* TASK BRIEF
Report every line of the records below that contains the word "ellipse", copying each one in full.

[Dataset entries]
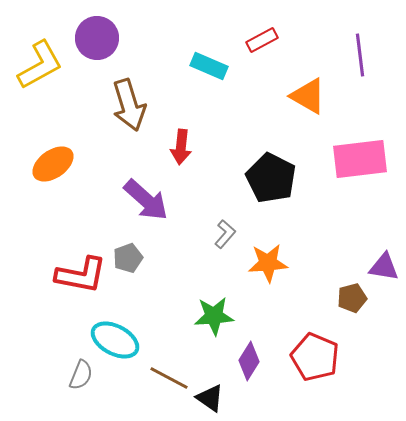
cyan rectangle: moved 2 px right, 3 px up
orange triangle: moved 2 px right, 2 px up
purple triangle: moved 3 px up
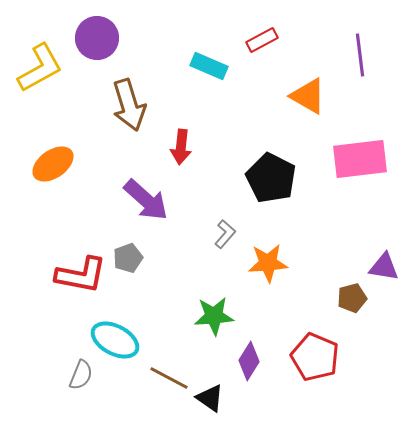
yellow L-shape: moved 3 px down
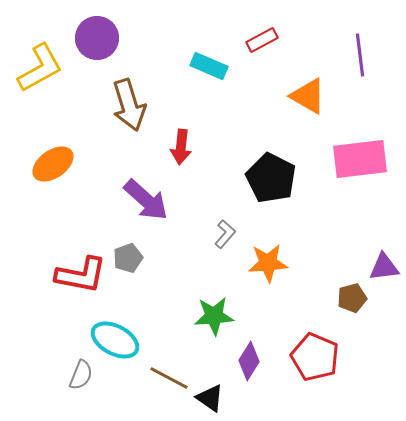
purple triangle: rotated 16 degrees counterclockwise
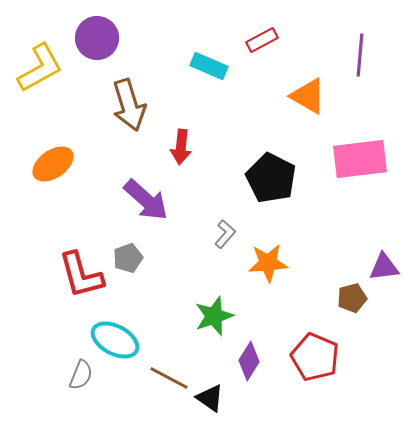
purple line: rotated 12 degrees clockwise
red L-shape: rotated 64 degrees clockwise
green star: rotated 15 degrees counterclockwise
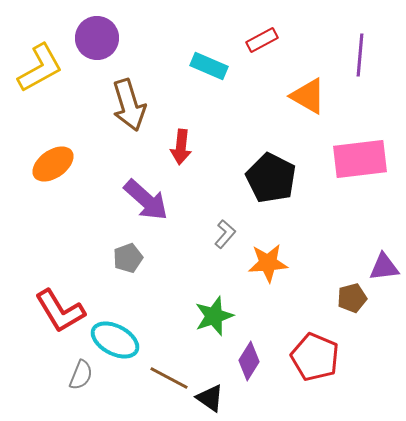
red L-shape: moved 21 px left, 36 px down; rotated 16 degrees counterclockwise
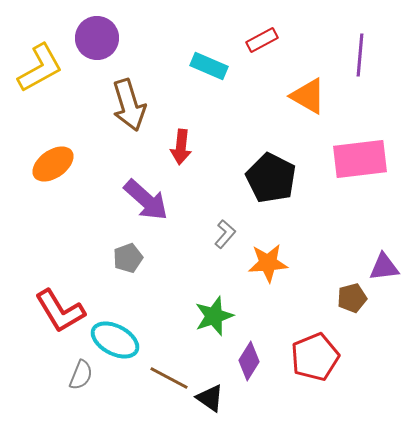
red pentagon: rotated 27 degrees clockwise
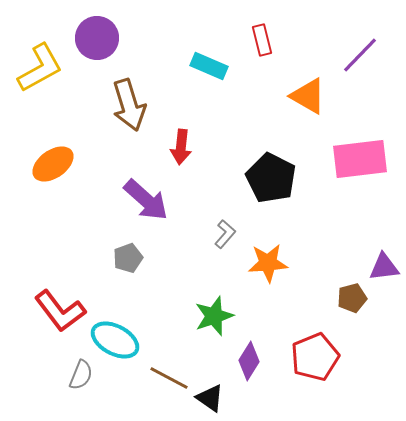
red rectangle: rotated 76 degrees counterclockwise
purple line: rotated 39 degrees clockwise
red L-shape: rotated 6 degrees counterclockwise
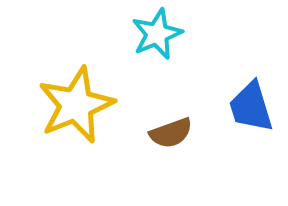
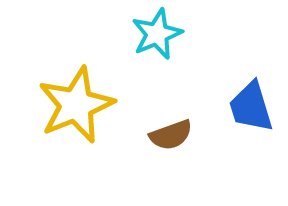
brown semicircle: moved 2 px down
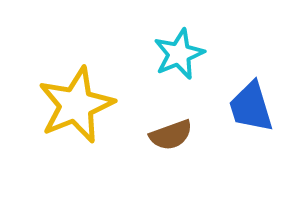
cyan star: moved 22 px right, 20 px down
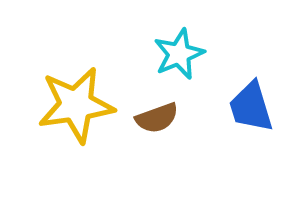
yellow star: rotated 14 degrees clockwise
brown semicircle: moved 14 px left, 17 px up
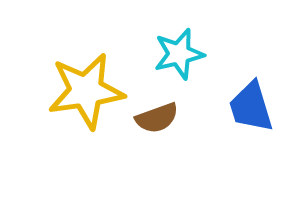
cyan star: rotated 9 degrees clockwise
yellow star: moved 10 px right, 14 px up
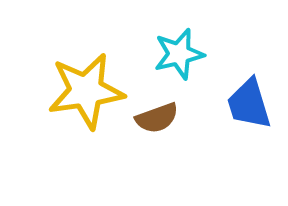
blue trapezoid: moved 2 px left, 3 px up
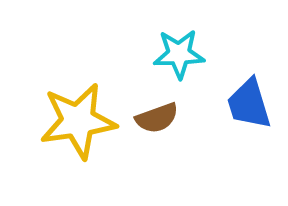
cyan star: rotated 12 degrees clockwise
yellow star: moved 8 px left, 30 px down
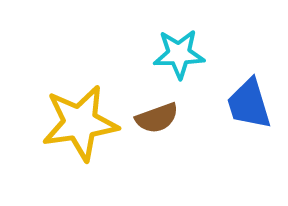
yellow star: moved 2 px right, 2 px down
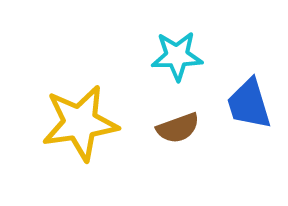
cyan star: moved 2 px left, 2 px down
brown semicircle: moved 21 px right, 10 px down
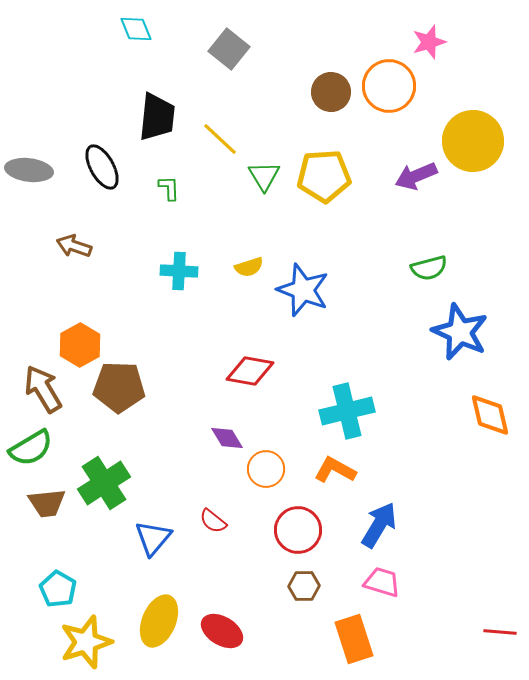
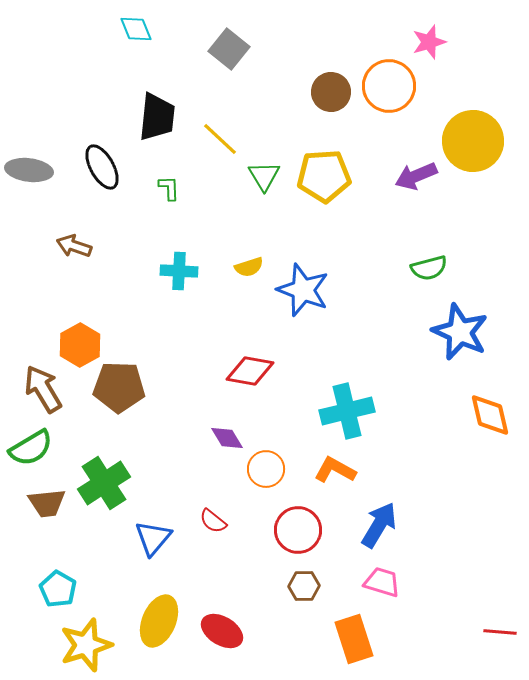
yellow star at (86, 642): moved 3 px down
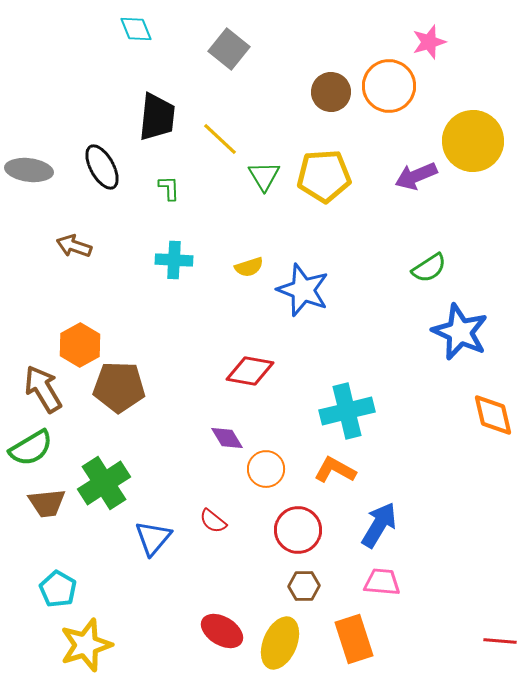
green semicircle at (429, 268): rotated 18 degrees counterclockwise
cyan cross at (179, 271): moved 5 px left, 11 px up
orange diamond at (490, 415): moved 3 px right
pink trapezoid at (382, 582): rotated 12 degrees counterclockwise
yellow ellipse at (159, 621): moved 121 px right, 22 px down
red line at (500, 632): moved 9 px down
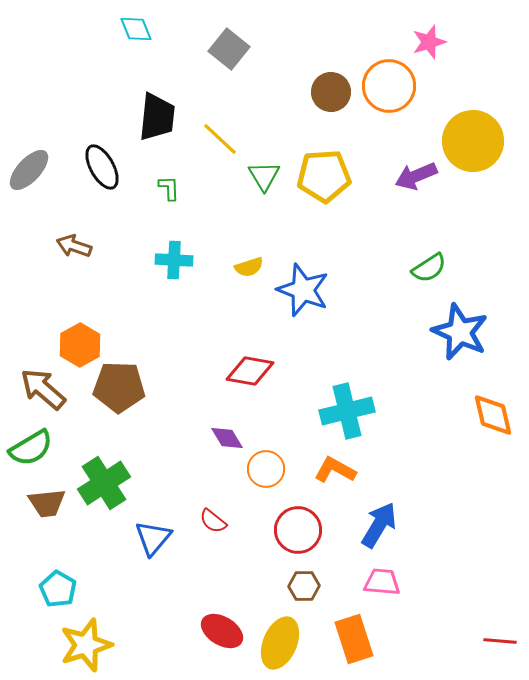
gray ellipse at (29, 170): rotated 54 degrees counterclockwise
brown arrow at (43, 389): rotated 18 degrees counterclockwise
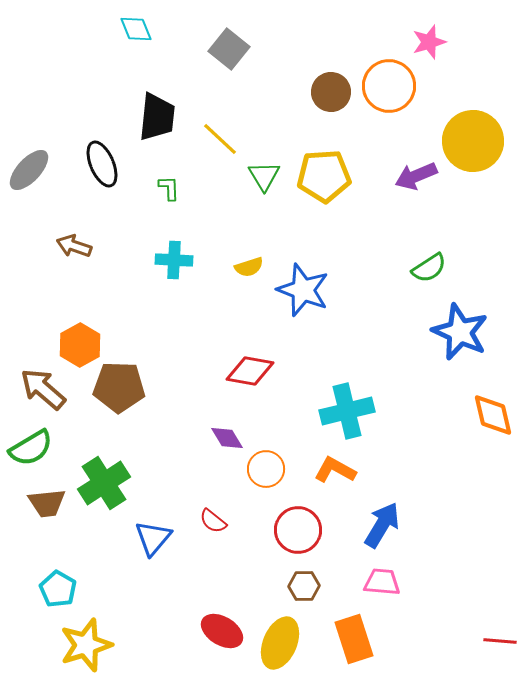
black ellipse at (102, 167): moved 3 px up; rotated 6 degrees clockwise
blue arrow at (379, 525): moved 3 px right
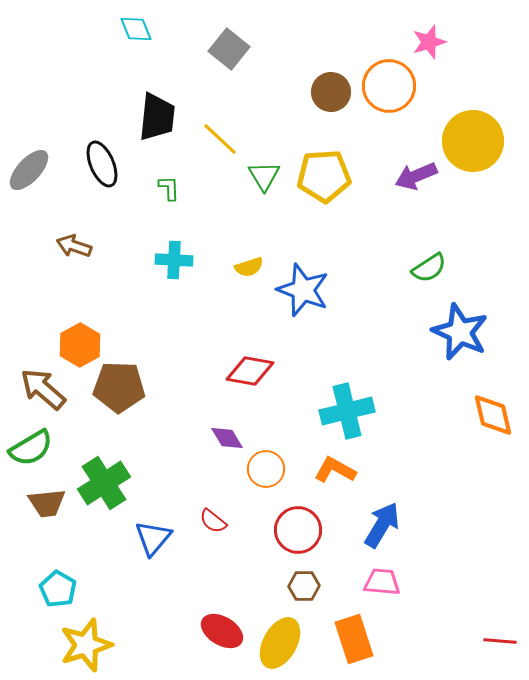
yellow ellipse at (280, 643): rotated 6 degrees clockwise
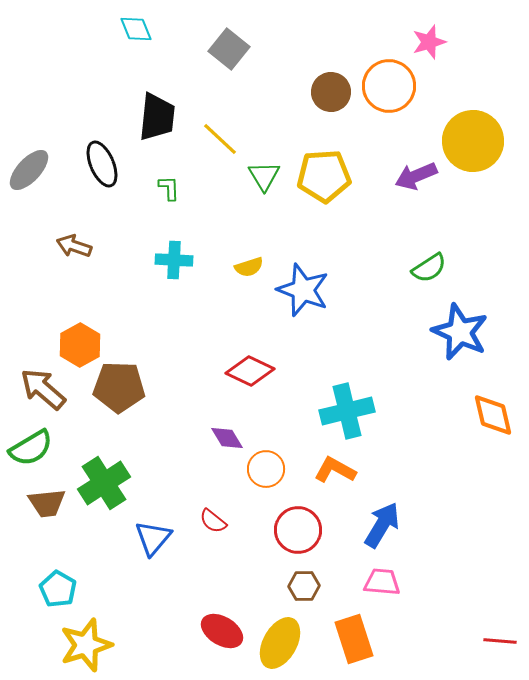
red diamond at (250, 371): rotated 15 degrees clockwise
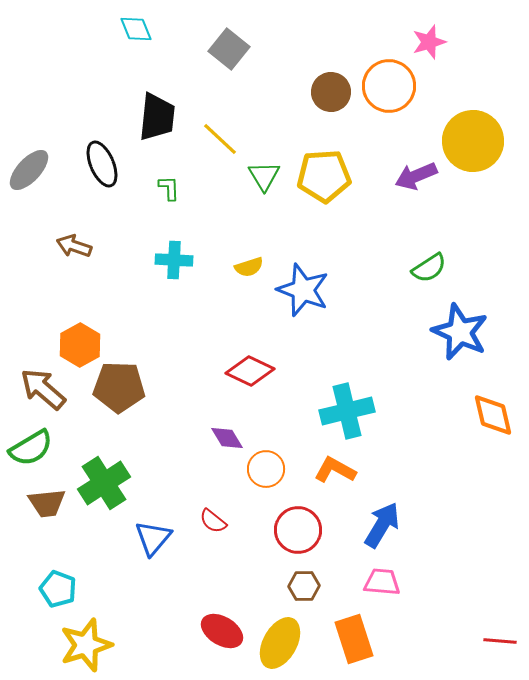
cyan pentagon at (58, 589): rotated 9 degrees counterclockwise
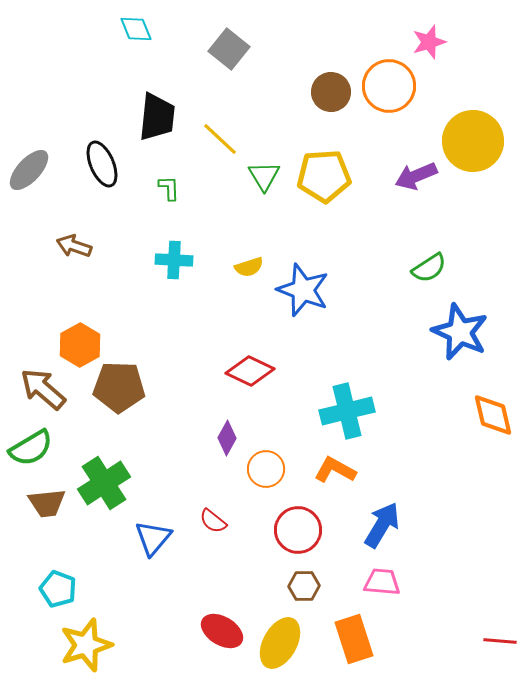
purple diamond at (227, 438): rotated 60 degrees clockwise
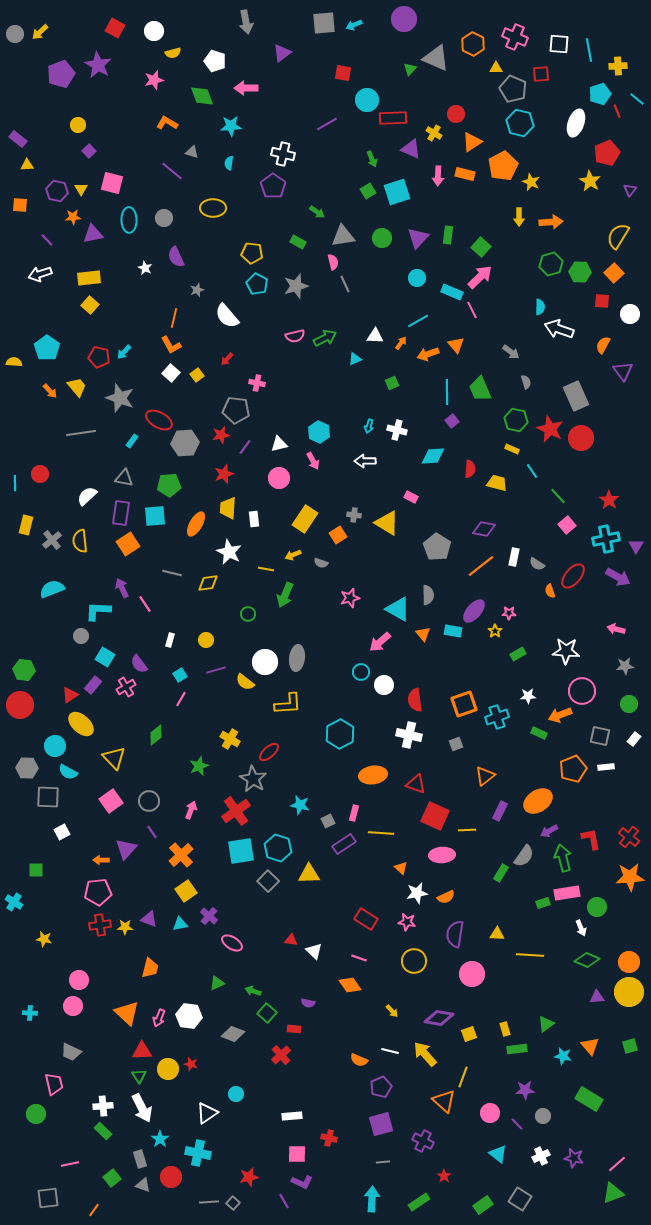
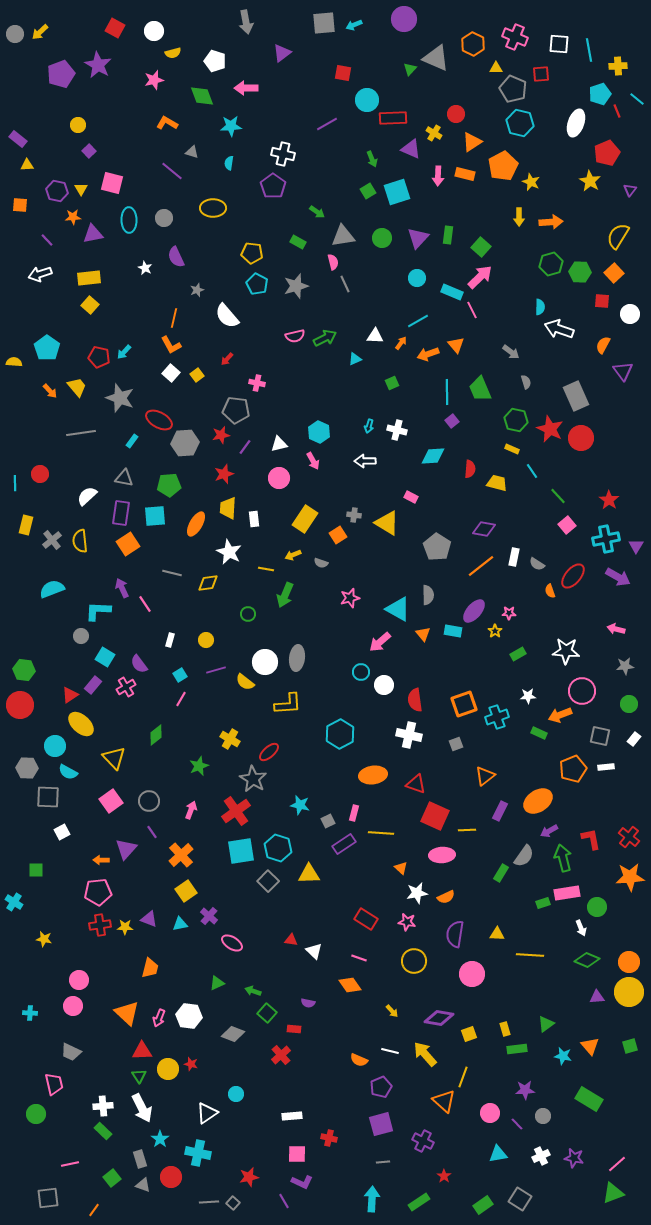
cyan triangle at (498, 1154): rotated 48 degrees counterclockwise
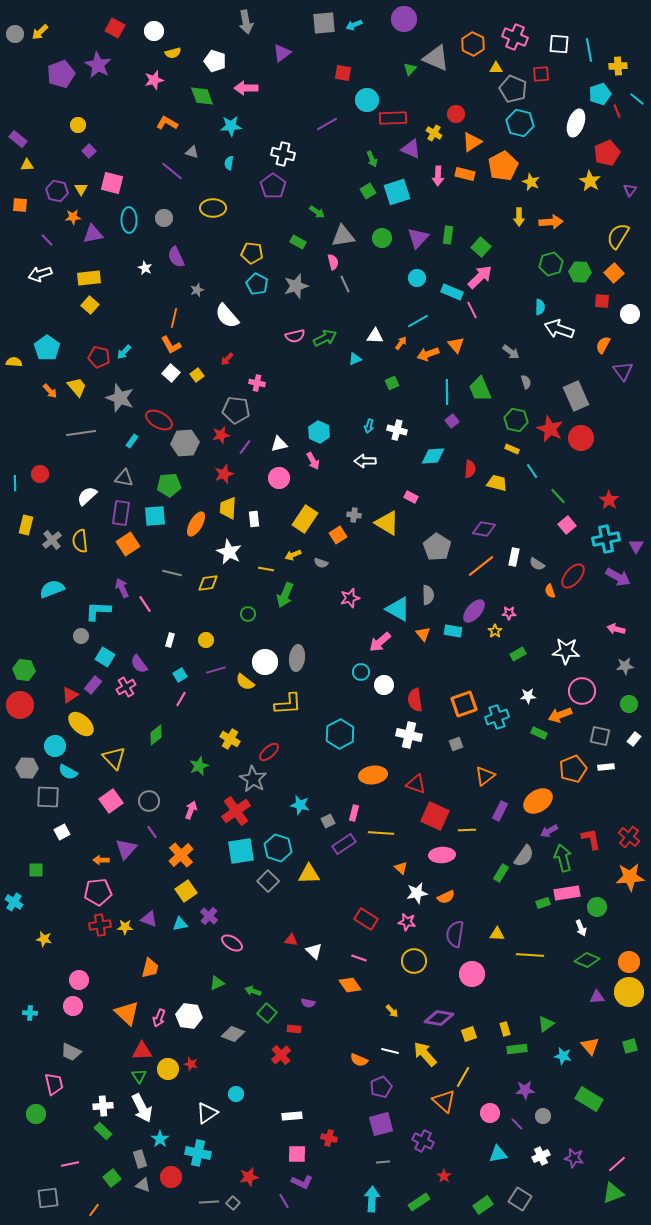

* EXERCISE ANSWER
yellow ellipse at (159, 621): moved 121 px right, 22 px down
gray ellipse at (29, 170): rotated 54 degrees counterclockwise
black ellipse at (102, 167): moved 3 px up; rotated 6 degrees clockwise
yellow ellipse at (280, 643): rotated 6 degrees clockwise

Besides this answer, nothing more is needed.